> What is expected
Scan the records below. Copy every line in which the word "blue" appears.

> Task data
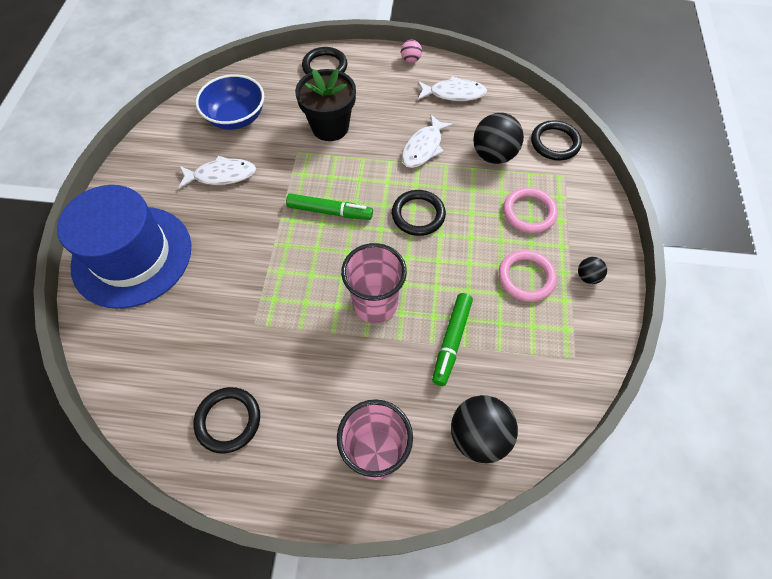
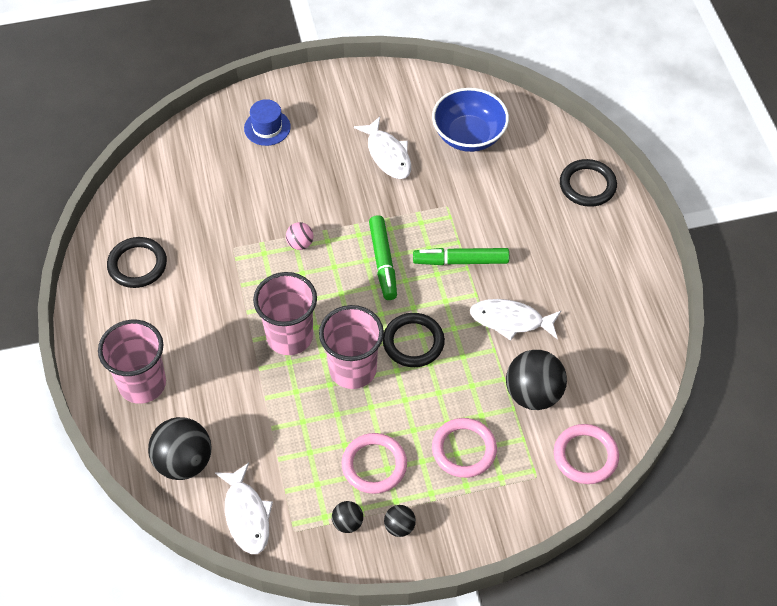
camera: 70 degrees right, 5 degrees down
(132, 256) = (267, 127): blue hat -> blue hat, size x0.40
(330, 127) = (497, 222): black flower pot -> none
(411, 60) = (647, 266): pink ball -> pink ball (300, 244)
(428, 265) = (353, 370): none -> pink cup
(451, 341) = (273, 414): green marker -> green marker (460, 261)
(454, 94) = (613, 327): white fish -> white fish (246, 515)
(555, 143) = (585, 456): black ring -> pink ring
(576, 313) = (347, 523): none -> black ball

==

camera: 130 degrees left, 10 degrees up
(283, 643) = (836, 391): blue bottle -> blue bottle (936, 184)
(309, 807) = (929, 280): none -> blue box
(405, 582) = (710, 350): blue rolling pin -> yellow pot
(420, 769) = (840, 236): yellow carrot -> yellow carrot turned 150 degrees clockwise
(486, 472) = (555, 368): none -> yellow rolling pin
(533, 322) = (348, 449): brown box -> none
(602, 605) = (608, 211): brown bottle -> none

> Exercise solution
(132, 256) = (267, 127): blue hat -> blue hat, size x0.40
(283, 643) = (836, 391): blue bottle -> blue bottle (936, 184)
(309, 807) = (929, 280): none -> blue box
(405, 582) = (710, 350): blue rolling pin -> yellow pot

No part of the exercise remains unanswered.